**** PROVIDED ENTRIES

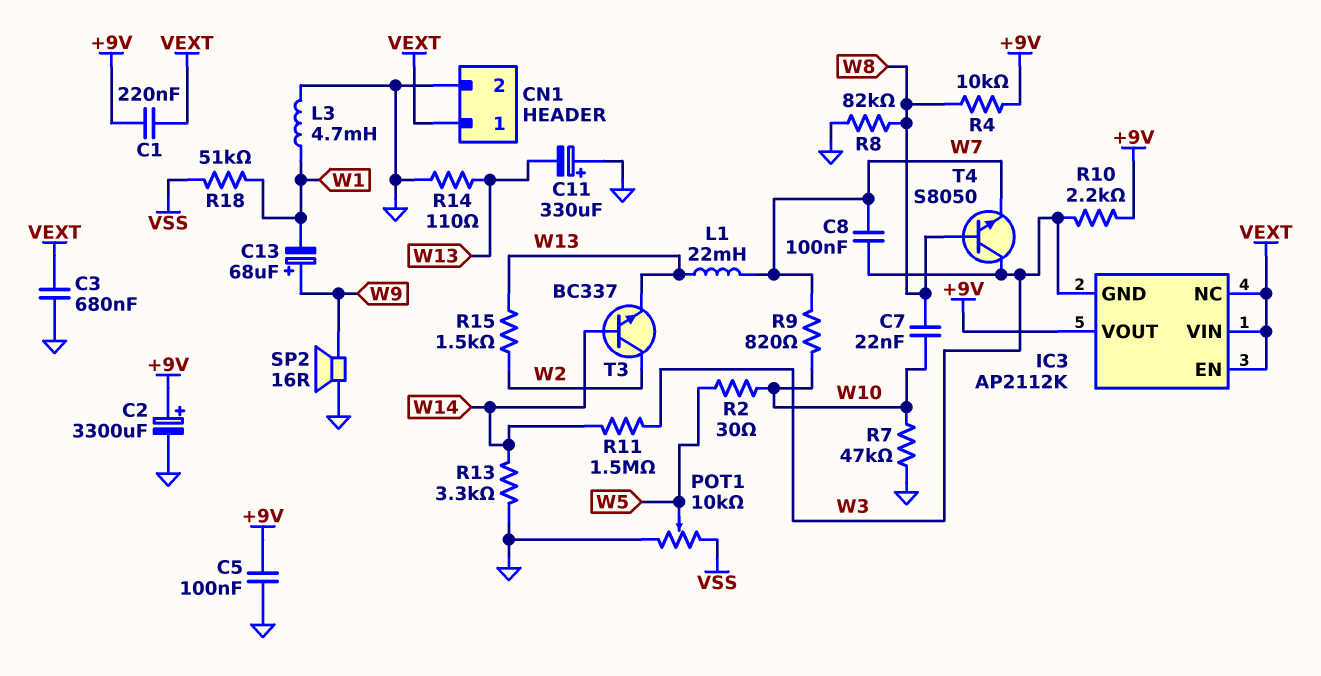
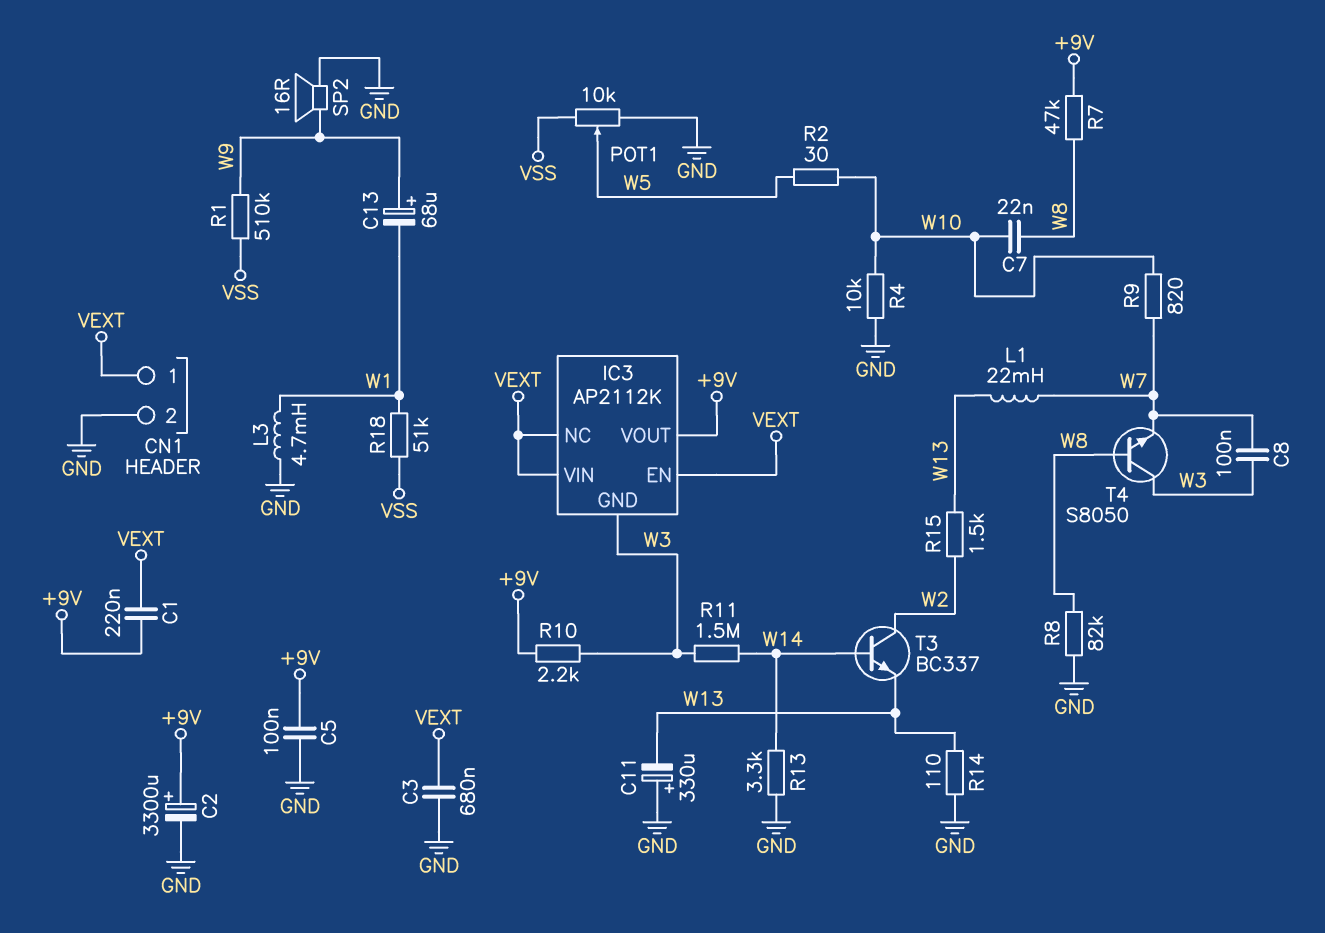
R1: none -> 510k (VSS, W9)
R4: 10k (+9V, W8) -> 10k (GND, W10)
R7: 47k (GND, W10) -> 47k (+9V, W8)

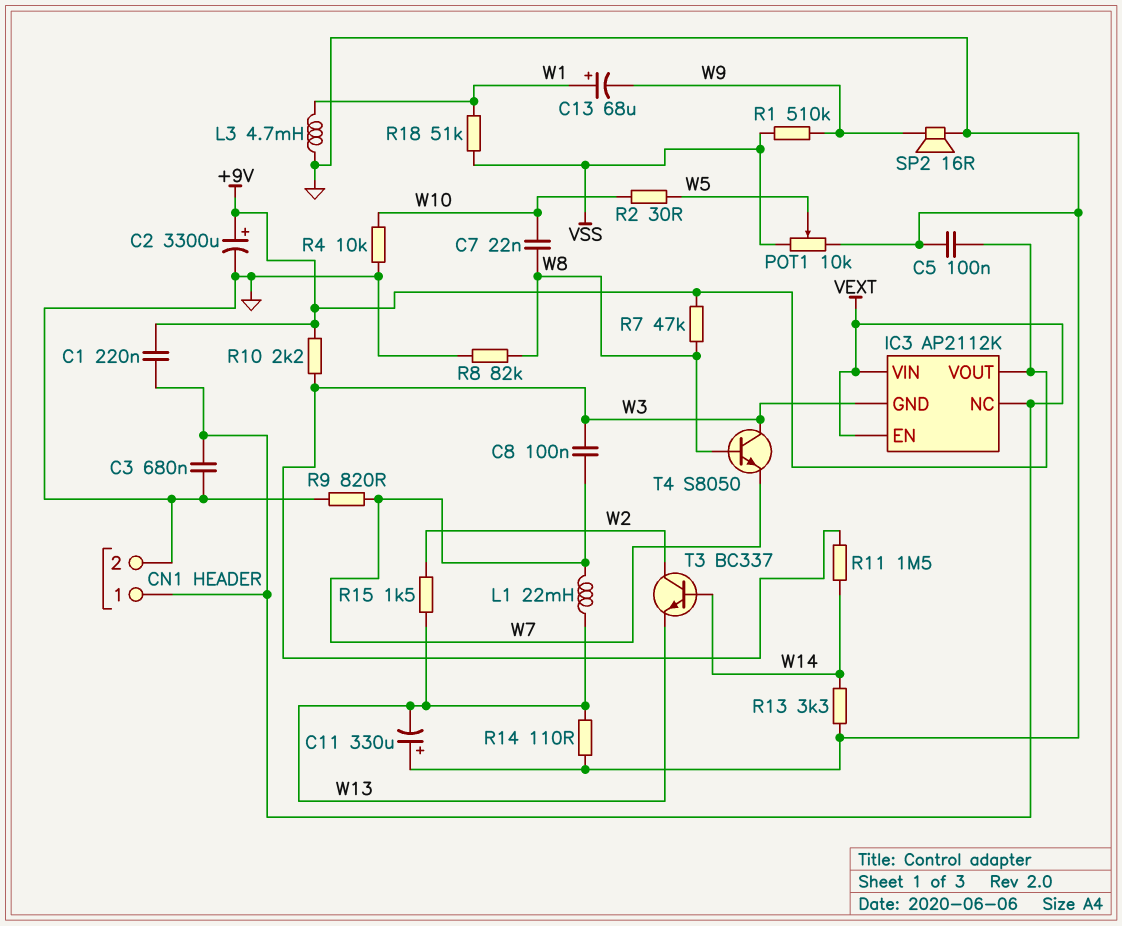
C13: 68uF (plus W9, minus W1) -> 68uF (plus W1, minus W9)
R9: 820 (W7, W10) -> 820 (GND, W7)

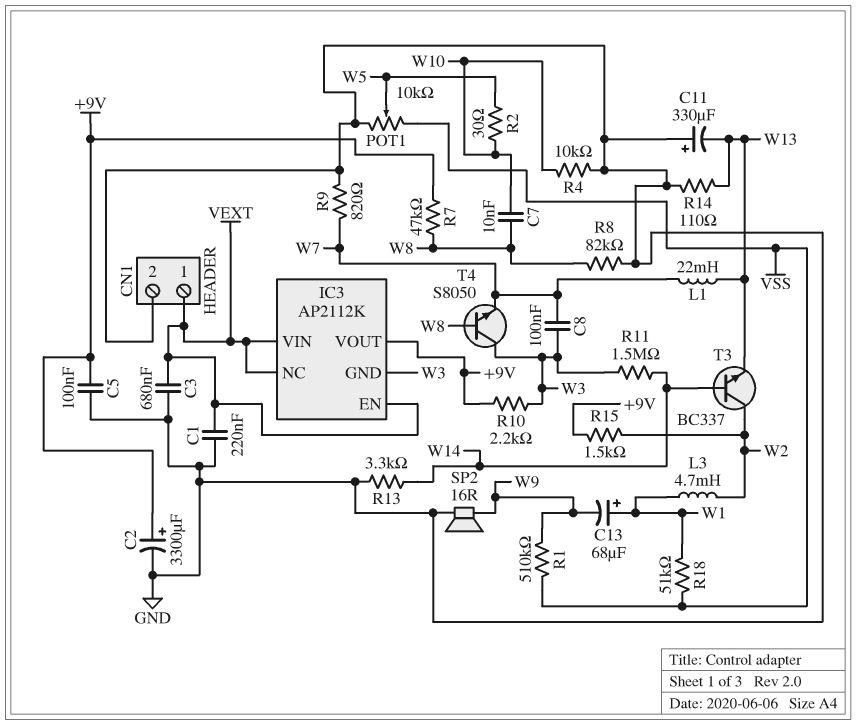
C1: 220nF (+9V, VEXT) -> 220nF (GND, VEXT)
C7: 22nF (W8, W10) -> 10nF (W8, W10)
L3: 4.7mH (GND, W1) -> 4.7mH (W1, W2)
R15: 1.5k (W2, W13) -> 1.5k (+9V, W2)

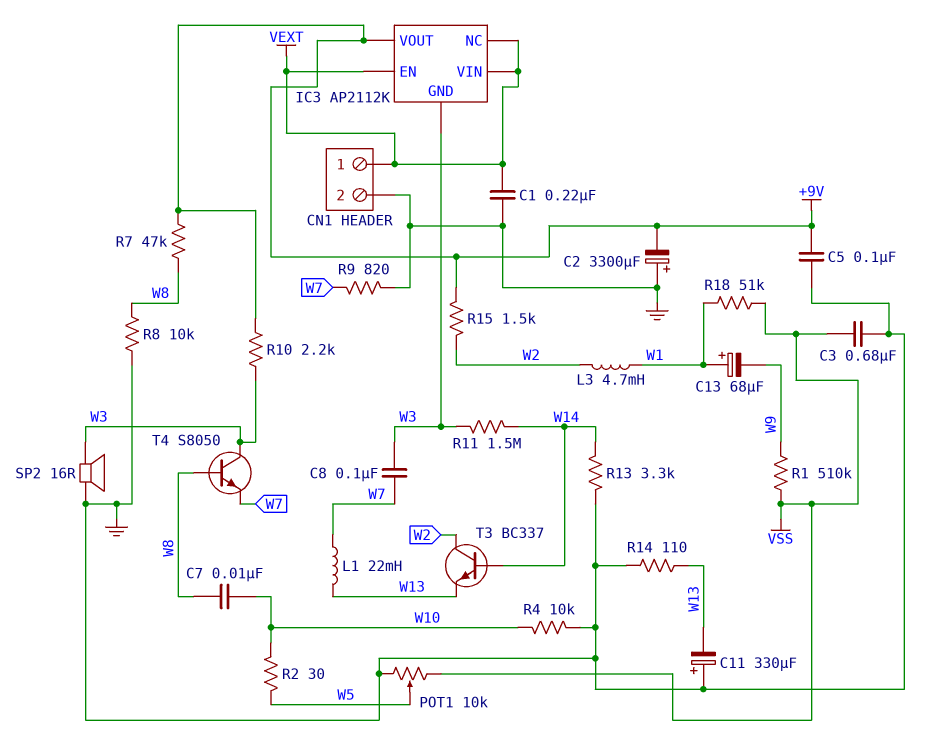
C2: 3300uF (plus +9V, minus GND) -> 3300uF (plus GND, minus +9V)
C3: 680nF (GND, VEXT) -> 680nF (GND, VSS)
R8: 82k (GND, W8) -> 10k (GND, W8)
SP2: speaker 16R (GND, W9) -> speaker 16R (GND, W3)

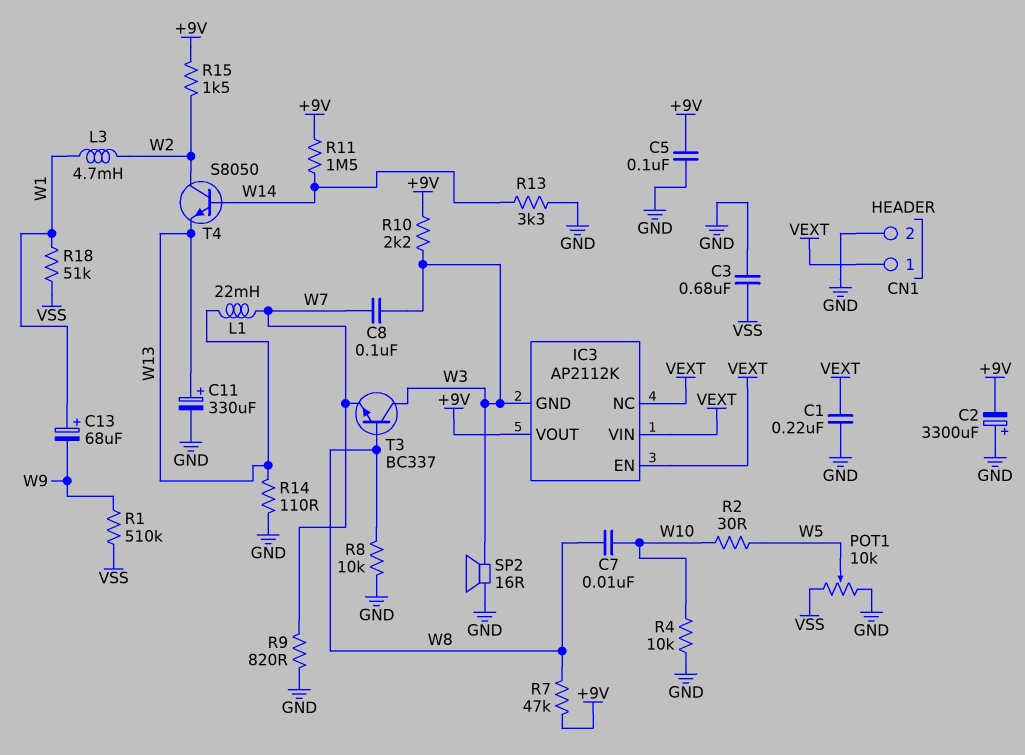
C11: 330uF (plus GND, minus W13) -> 330uF (plus W13, minus GND)
R11: 1.5M (W3, W14) -> 1.5M (+9V, W14)
T3: NPN BC337 (B W14, C W2, E W13) -> NPN BC337 (B W8, C W3, E W7)
T4: NPN S8050 (B W8, C W3, E W7) -> NPN S8050 (B W14, C W2, E W13)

********

» **EXERCISE INSTRUCTIONS**
Only lines with the word "VEXT" are needed. Copy them from the preceding records.

» **ANSWER SECTION**
C1: 220nF (+9V, VEXT) -> 220nF (GND, VEXT)
C3: 680nF (GND, VEXT) -> 680nF (GND, VSS)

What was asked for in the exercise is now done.